**WORK ORDER**
Retype, word for word, only the lines from the one containing "SERVO: MG90S -> DS3218" through the last line of the listing below. Pictures do not belong in the result.

**LISTED RECORDS**

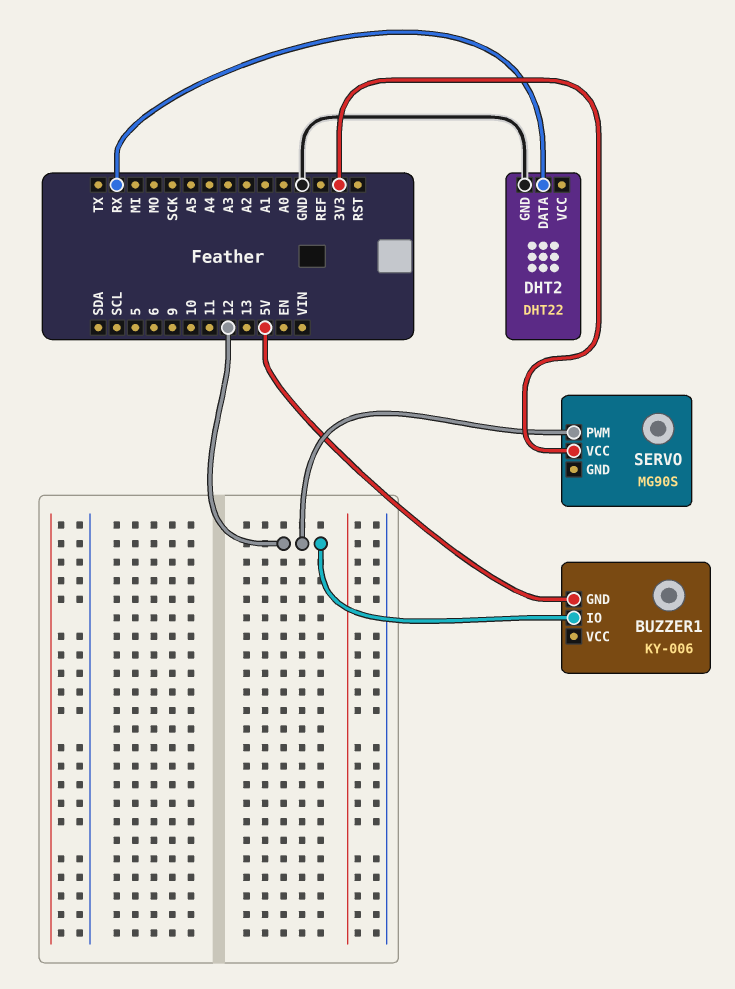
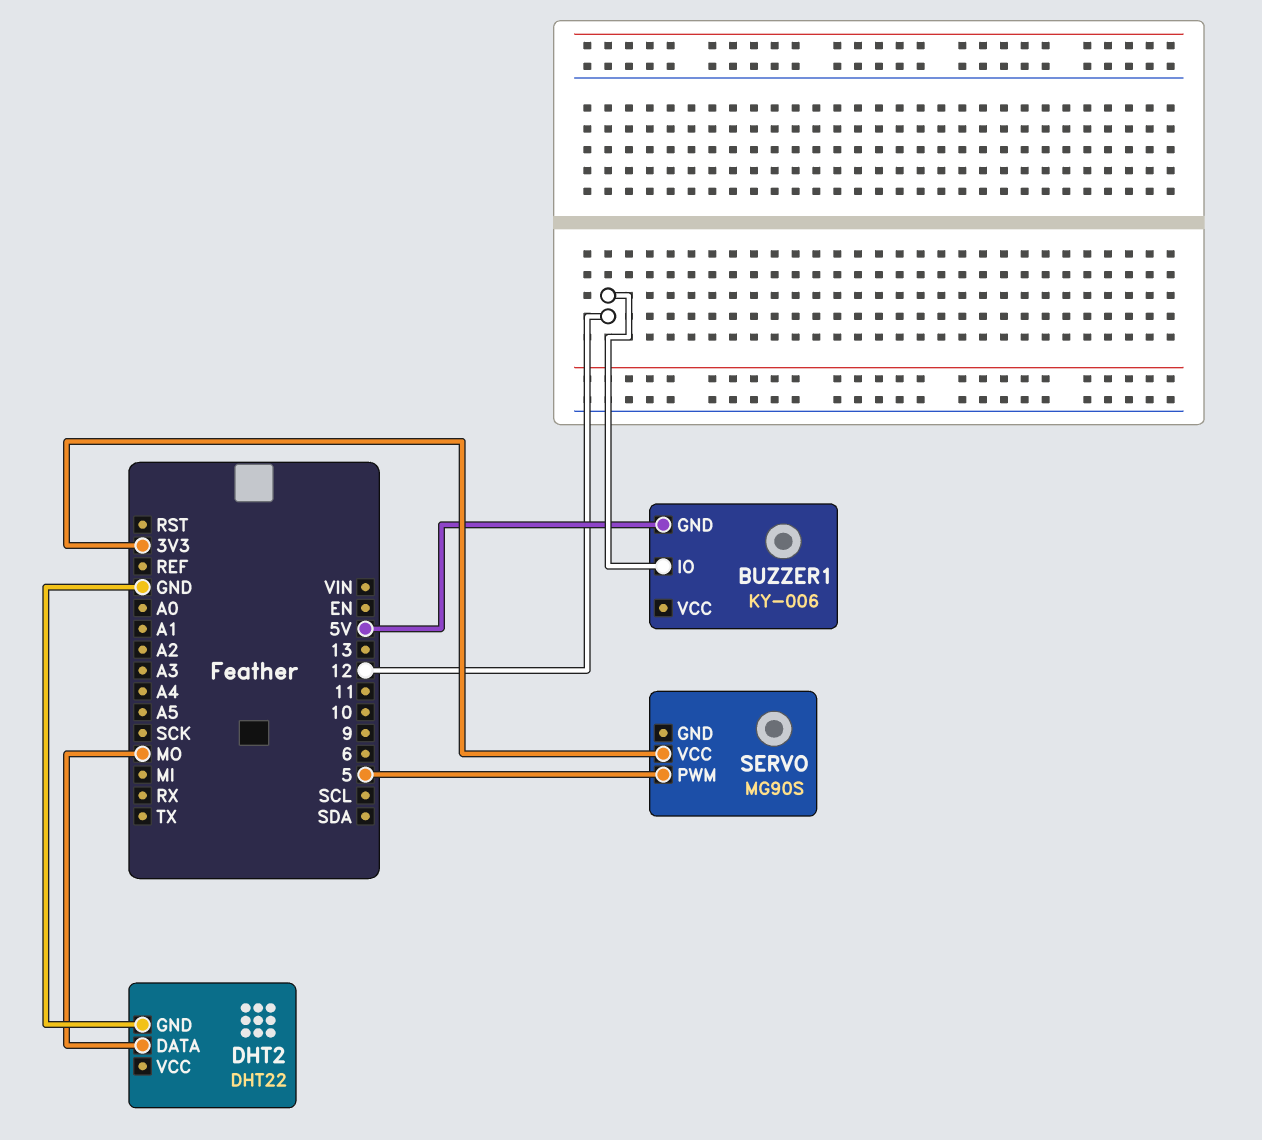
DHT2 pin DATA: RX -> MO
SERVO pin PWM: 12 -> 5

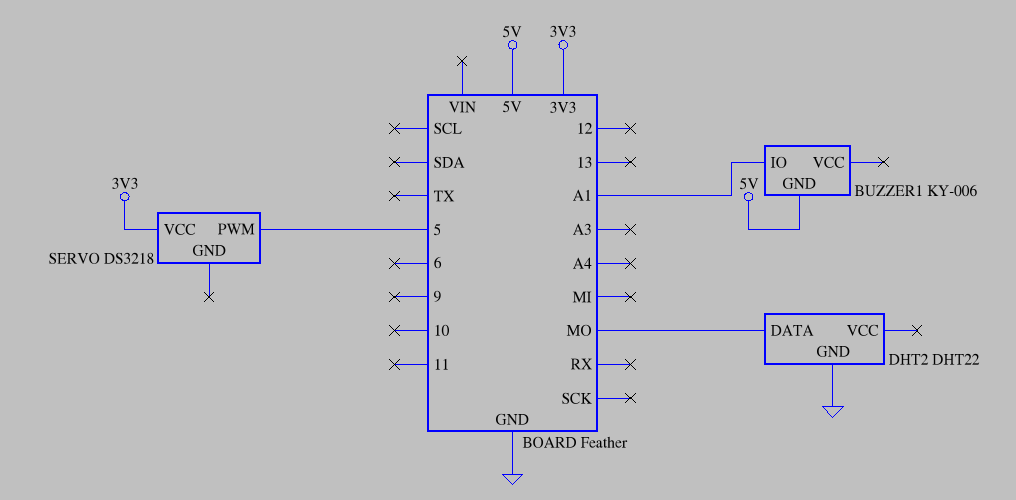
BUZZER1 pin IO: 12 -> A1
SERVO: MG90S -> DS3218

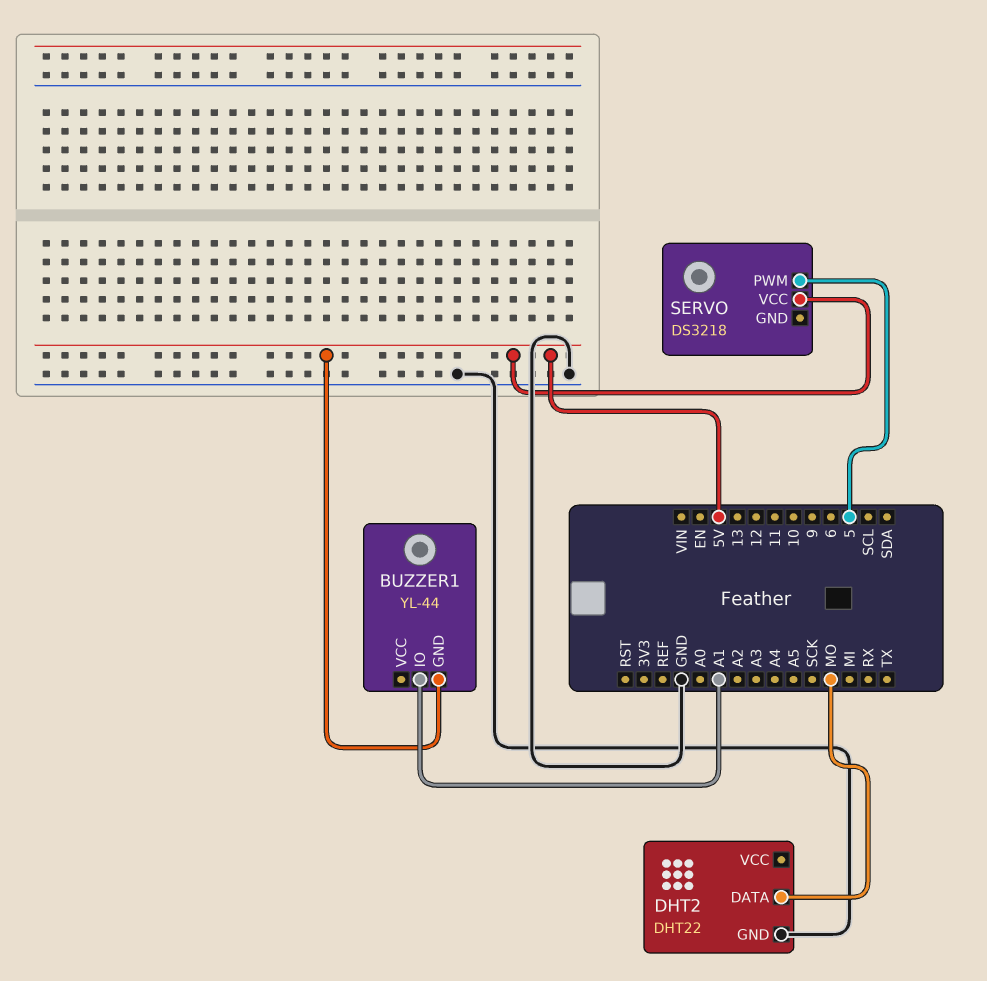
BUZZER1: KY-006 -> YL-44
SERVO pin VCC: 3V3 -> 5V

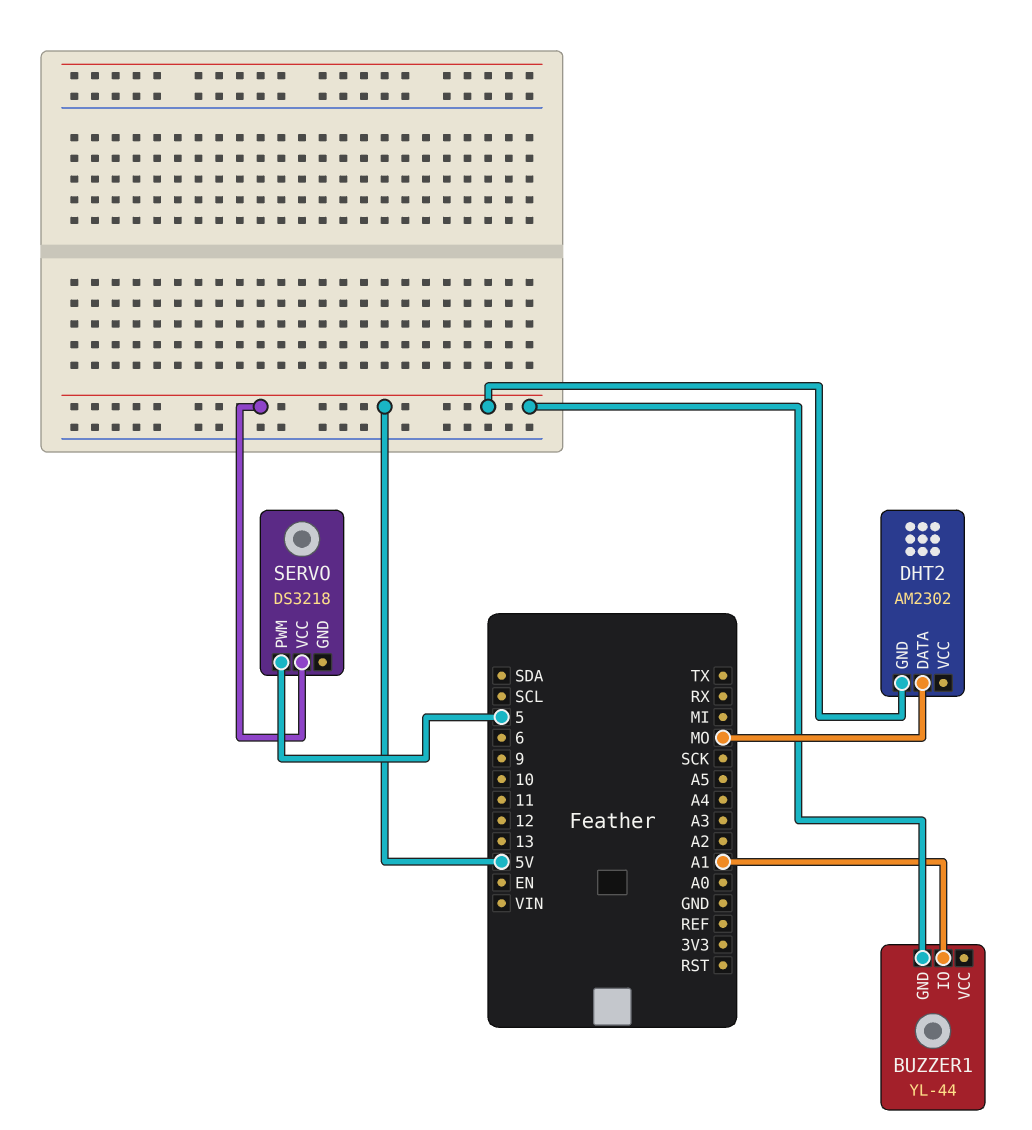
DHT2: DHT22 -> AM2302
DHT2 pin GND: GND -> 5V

**RESULT OF THIS EXERCISE**
SERVO: MG90S -> DS3218

BUZZER1: KY-006 -> YL-44
SERVO pin VCC: 3V3 -> 5V

DHT2: DHT22 -> AM2302
DHT2 pin GND: GND -> 5V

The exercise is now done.